#### [Problem requirements]
Give the number of lines in the listing that hold the word "degrees". Write nothing but that number.

:: Dataset excerpts

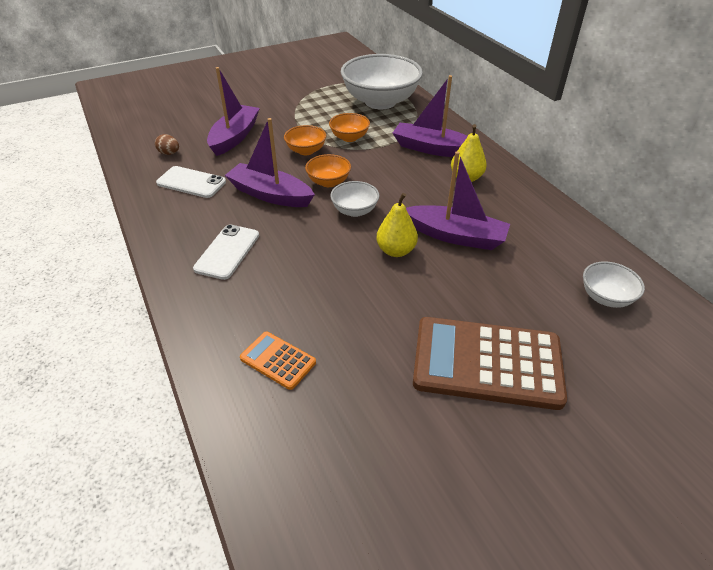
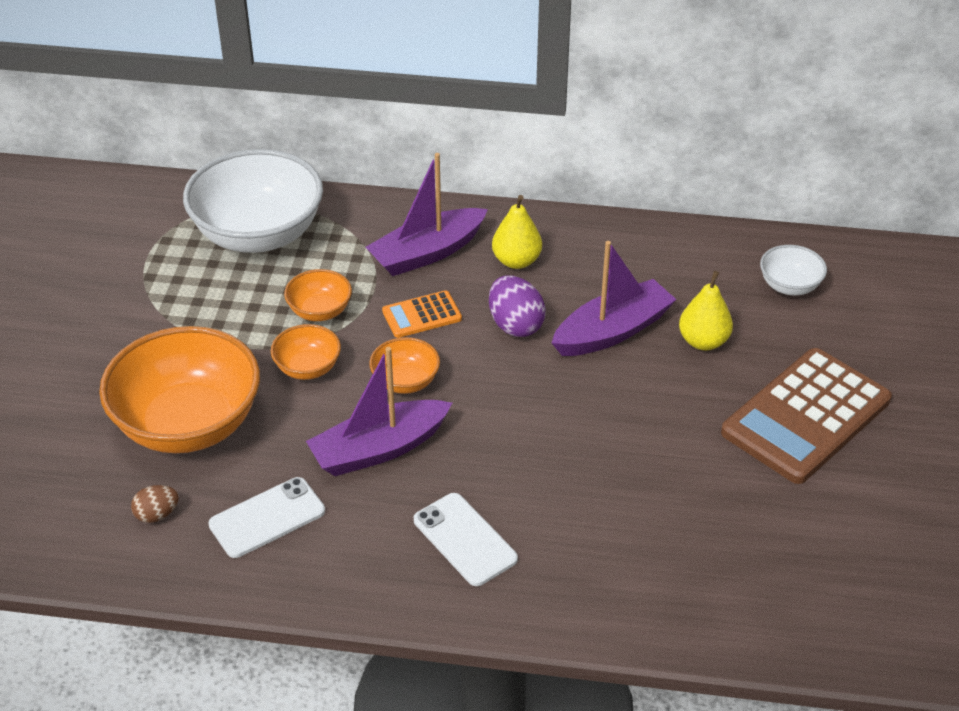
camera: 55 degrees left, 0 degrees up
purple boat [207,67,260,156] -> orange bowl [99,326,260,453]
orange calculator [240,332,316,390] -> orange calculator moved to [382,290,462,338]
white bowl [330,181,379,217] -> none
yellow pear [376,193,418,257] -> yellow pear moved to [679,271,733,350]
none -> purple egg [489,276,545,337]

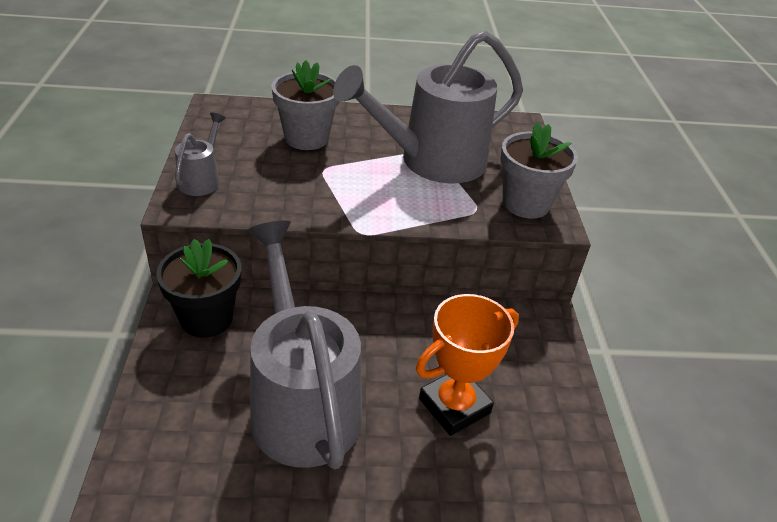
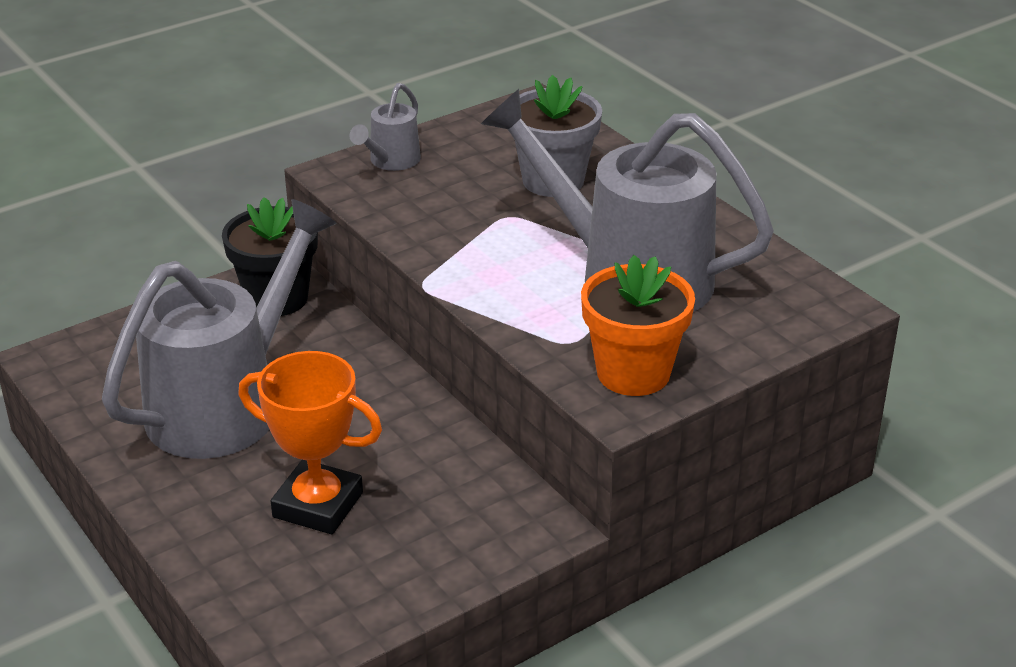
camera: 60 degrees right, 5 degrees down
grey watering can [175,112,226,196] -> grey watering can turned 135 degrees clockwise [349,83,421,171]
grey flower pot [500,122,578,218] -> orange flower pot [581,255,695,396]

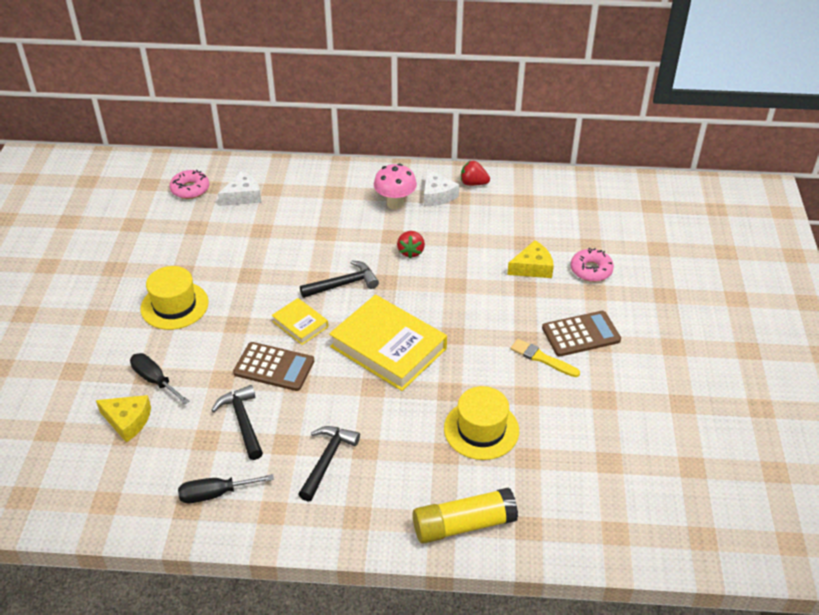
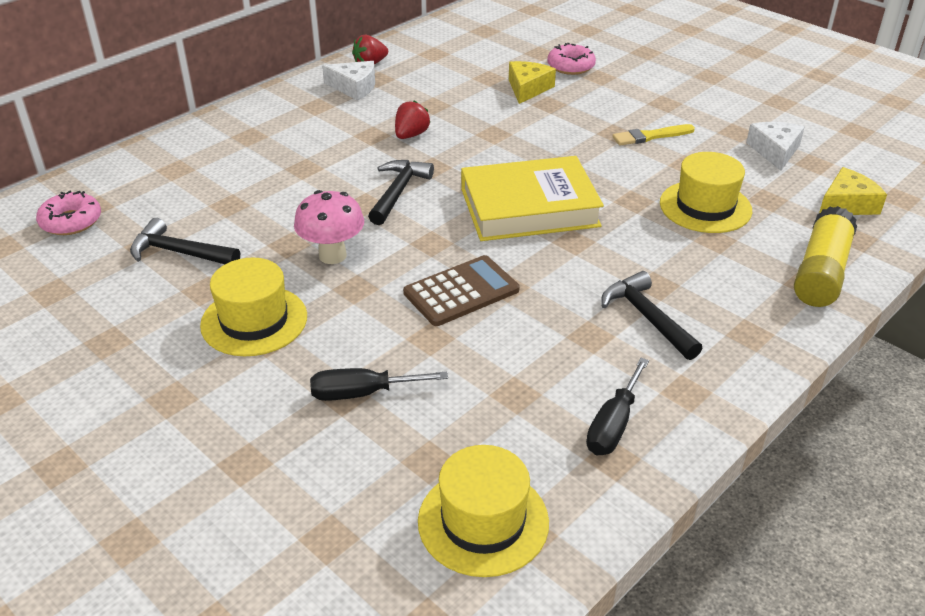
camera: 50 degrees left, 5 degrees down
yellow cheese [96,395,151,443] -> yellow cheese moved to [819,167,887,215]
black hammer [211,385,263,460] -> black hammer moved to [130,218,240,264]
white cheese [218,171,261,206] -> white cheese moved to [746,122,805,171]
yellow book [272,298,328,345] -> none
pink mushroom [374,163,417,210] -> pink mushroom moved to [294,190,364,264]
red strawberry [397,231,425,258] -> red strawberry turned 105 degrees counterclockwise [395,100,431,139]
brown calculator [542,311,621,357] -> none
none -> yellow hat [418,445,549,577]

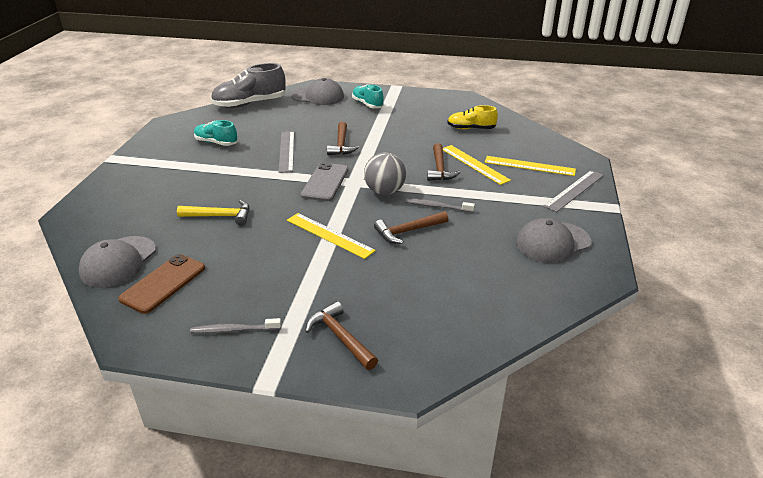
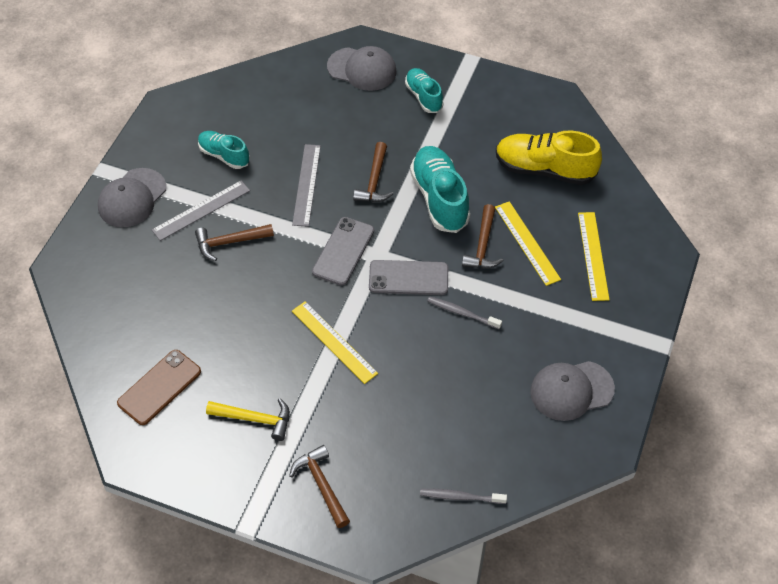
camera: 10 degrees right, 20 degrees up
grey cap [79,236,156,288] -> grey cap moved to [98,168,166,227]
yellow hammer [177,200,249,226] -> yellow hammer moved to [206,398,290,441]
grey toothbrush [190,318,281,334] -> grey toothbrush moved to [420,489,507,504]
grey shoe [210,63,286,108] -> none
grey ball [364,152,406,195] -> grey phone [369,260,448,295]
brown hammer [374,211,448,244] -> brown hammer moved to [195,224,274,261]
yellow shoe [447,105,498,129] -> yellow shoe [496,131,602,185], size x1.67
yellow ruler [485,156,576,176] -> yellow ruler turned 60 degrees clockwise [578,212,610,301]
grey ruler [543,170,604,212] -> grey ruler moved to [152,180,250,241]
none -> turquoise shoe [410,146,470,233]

::::

#### [Solution to this exercise]
7